▸ **Exercise**: Please put every line of the material below into a numbered list, leaving out any blank lines.

▸ **Extracted records**:

[Start]

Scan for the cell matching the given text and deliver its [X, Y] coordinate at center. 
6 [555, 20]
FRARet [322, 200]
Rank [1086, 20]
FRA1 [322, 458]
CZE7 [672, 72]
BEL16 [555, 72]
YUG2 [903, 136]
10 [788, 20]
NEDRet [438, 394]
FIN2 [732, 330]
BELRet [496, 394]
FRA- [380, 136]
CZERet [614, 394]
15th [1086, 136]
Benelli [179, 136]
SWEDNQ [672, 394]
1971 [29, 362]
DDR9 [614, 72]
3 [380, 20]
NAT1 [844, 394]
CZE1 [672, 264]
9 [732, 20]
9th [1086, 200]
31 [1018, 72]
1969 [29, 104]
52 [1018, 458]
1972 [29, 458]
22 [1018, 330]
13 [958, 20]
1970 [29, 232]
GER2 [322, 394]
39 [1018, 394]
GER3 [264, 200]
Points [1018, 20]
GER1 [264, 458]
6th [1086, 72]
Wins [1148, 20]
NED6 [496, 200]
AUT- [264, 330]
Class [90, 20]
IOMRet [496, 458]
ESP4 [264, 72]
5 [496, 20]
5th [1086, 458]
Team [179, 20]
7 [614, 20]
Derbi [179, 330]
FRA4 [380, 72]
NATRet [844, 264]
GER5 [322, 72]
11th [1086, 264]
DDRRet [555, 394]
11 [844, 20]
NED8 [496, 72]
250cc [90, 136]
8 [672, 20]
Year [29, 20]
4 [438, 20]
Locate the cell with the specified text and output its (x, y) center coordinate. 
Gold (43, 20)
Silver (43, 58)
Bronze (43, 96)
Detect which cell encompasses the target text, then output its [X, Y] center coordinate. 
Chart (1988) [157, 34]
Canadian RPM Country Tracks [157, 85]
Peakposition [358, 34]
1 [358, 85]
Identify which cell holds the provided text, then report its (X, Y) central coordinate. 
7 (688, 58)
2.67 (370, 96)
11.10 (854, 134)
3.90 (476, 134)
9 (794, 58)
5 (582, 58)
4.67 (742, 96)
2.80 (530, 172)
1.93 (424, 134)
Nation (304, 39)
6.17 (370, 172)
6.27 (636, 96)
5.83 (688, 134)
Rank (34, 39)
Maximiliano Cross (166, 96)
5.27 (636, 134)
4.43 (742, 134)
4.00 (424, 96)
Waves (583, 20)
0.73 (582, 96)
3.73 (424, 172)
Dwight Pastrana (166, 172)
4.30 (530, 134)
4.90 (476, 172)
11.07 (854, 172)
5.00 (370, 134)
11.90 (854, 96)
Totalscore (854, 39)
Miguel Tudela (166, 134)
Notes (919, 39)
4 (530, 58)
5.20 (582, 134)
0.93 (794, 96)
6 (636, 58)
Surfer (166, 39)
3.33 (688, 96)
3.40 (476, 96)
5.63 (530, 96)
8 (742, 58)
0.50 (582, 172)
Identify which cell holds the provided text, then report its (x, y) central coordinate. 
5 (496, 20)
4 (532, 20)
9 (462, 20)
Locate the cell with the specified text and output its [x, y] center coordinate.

[End]

▸ **Output**:
1. Scan for the cell matching the given text and deliver its [X, Y] coordinate at center. 
2. 6 [555, 20]
3. FRARet [322, 200]
4. Rank [1086, 20]
5. FRA1 [322, 458]
6. CZE7 [672, 72]
7. BEL16 [555, 72]
8. YUG2 [903, 136]
9. 10 [788, 20]
10. NEDRet [438, 394]
11. FIN2 [732, 330]
12. BELRet [496, 394]
13. FRA- [380, 136]
14. CZERet [614, 394]
15. 15th [1086, 136]
16. Benelli [179, 136]
17. SWEDNQ [672, 394]
18. 1971 [29, 362]
19. DDR9 [614, 72]
20. 3 [380, 20]
21. NAT1 [844, 394]
22. CZE1 [672, 264]
23. 9 [732, 20]
24. 9th [1086, 200]
25. 31 [1018, 72]
26. 1969 [29, 104]
27. 52 [1018, 458]
28. 1972 [29, 458]
29. 22 [1018, 330]
30. 13 [958, 20]
31. 1970 [29, 232]
32. GER2 [322, 394]
33. 39 [1018, 394]
34. GER3 [264, 200]
35. Points [1018, 20]
36. GER1 [264, 458]
37. 6th [1086, 72]
38. Wins [1148, 20]
39. NED6 [496, 200]
40. AUT- [264, 330]
41. Class [90, 20]
42. IOMRet [496, 458]
43. ESP4 [264, 72]
44. 5 [496, 20]
45. 5th [1086, 458]
46. Team [179, 20]
47. 7 [614, 20]
48. Derbi [179, 330]
49. FRA4 [380, 72]
50. NATRet [844, 264]
51. GER5 [322, 72]
52. 11th [1086, 264]
53. DDRRet [555, 394]
54. 11 [844, 20]
55. NED8 [496, 72]
56. 250cc [90, 136]
57. 8 [672, 20]
58. Year [29, 20]
59. 4 [438, 20]
60. Locate the cell with the specified text and output its (x, y) center coordinate. 
61. Gold (43, 20)
62. Silver (43, 58)
63. Bronze (43, 96)
64. Detect which cell encompasses the target text, then output its [X, Y] center coordinate. 
65. Chart (1988) [157, 34]
66. Canadian RPM Country Tracks [157, 85]
67. Peakposition [358, 34]
68. 1 [358, 85]
69. Identify which cell holds the provided text, then report its (X, Y) central coordinate. 
70. 7 (688, 58)
71. 2.67 (370, 96)
72. 11.10 (854, 134)
73. 3.90 (476, 134)
74. 9 (794, 58)
75. 5 (582, 58)
76. 4.67 (742, 96)
77. 2.80 (530, 172)
78. 1.93 (424, 134)
79. Nation (304, 39)
80. 6.17 (370, 172)
81. 6.27 (636, 96)
82. 5.83 (688, 134)
83. Rank (34, 39)
84. Maximiliano Cross (166, 96)
85. 5.27 (636, 134)
86. 4.43 (742, 134)
87. 4.00 (424, 96)
88. Waves (583, 20)
89. 0.73 (582, 96)
90. 3.73 (424, 172)
91. Dwight Pastrana (166, 172)
92. 4.30 (530, 134)
93. 4.90 (476, 172)
94. 11.07 (854, 172)
95. 5.00 (370, 134)
96. 11.90 (854, 96)
97. Totalscore (854, 39)
98. Miguel Tudela (166, 134)
99. Notes (919, 39)
100. 4 (530, 58)
101. 5.20 (582, 134)
102. 0.93 (794, 96)
103. 6 (636, 58)
104. Surfer (166, 39)
105. 3.33 (688, 96)
106. 3.40 (476, 96)
107. 5.63 (530, 96)
108. 8 (742, 58)
109. 0.50 (582, 172)
110. Identify which cell holds the provided text, then report its (x, y) central coordinate. 
111. 5 (496, 20)
112. 4 (532, 20)
113. 9 (462, 20)
114. Locate the cell with the specified text and output its [x, y] center coordinate.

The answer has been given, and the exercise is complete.